* **Information supplied**:
------------------------------------------------

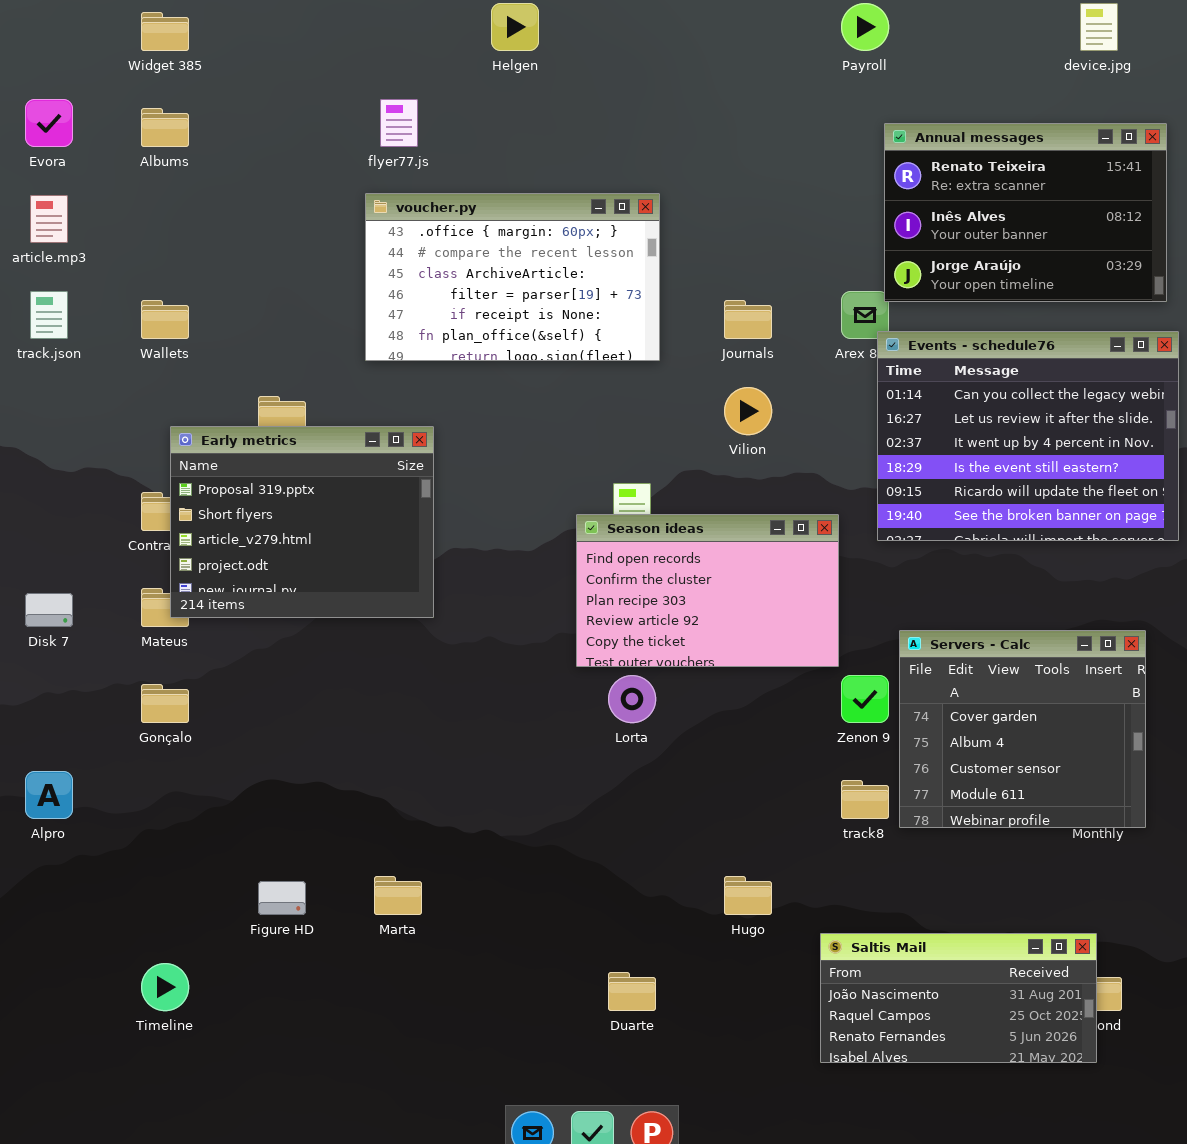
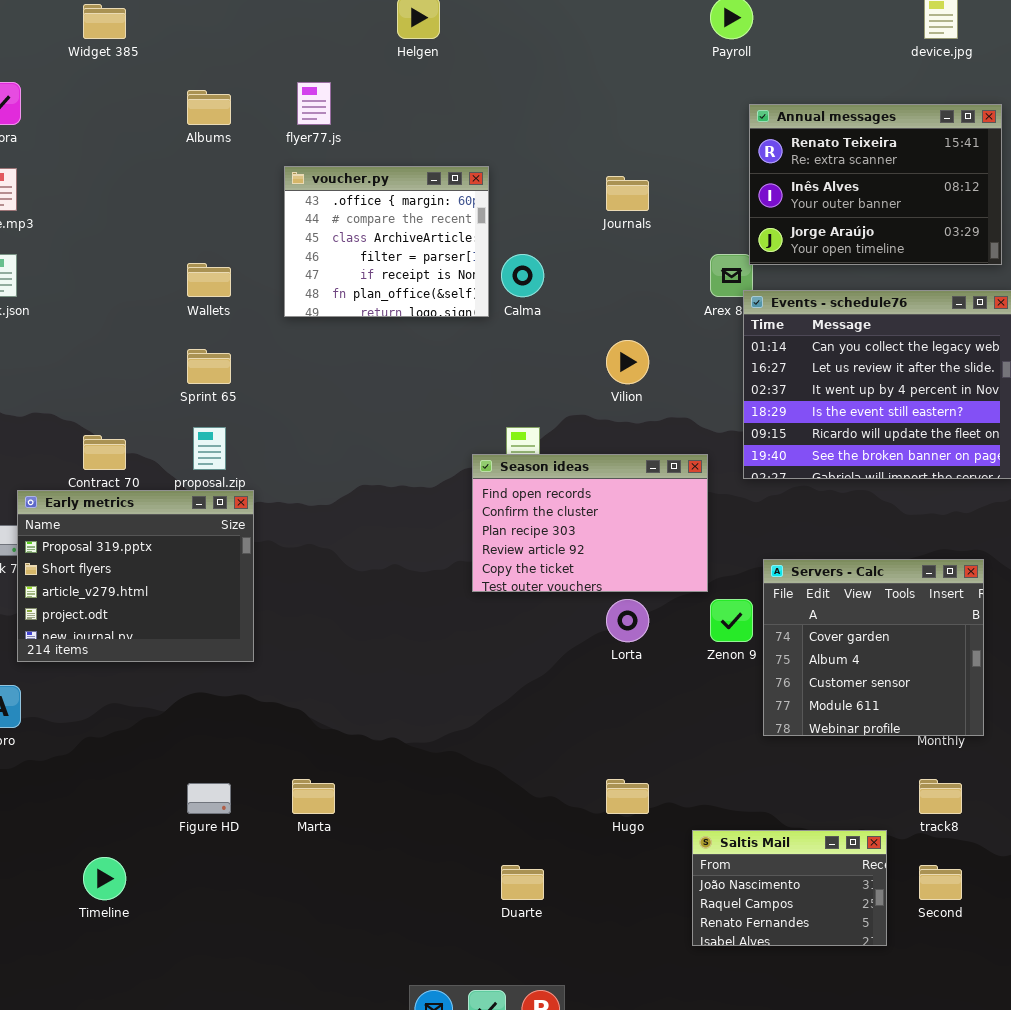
Albums: [141,108,189,147] -> [187,90,231,125], moved
voucher.py: [365,193,660,361] -> [284,166,489,317], resized
Wallets: [141,300,189,339] -> [187,263,231,297], moved
Journals: [724,300,772,339] -> [606,176,649,211], moved
Early metrics: [170,426,434,618] -> [17,490,254,662], moved
Lorta: [608,675,656,723] -> [606,599,649,642], moved
track8: [841,780,889,819] -> [919,779,962,814], moved
Saltis Mail: [820,933,1097,1063] -> [692,830,887,946], resized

------------------------------------------------

* **What to do**:
Nothing but a number is expected here: the number of lines above that hold the word "moved".

* **Problem solution**:
6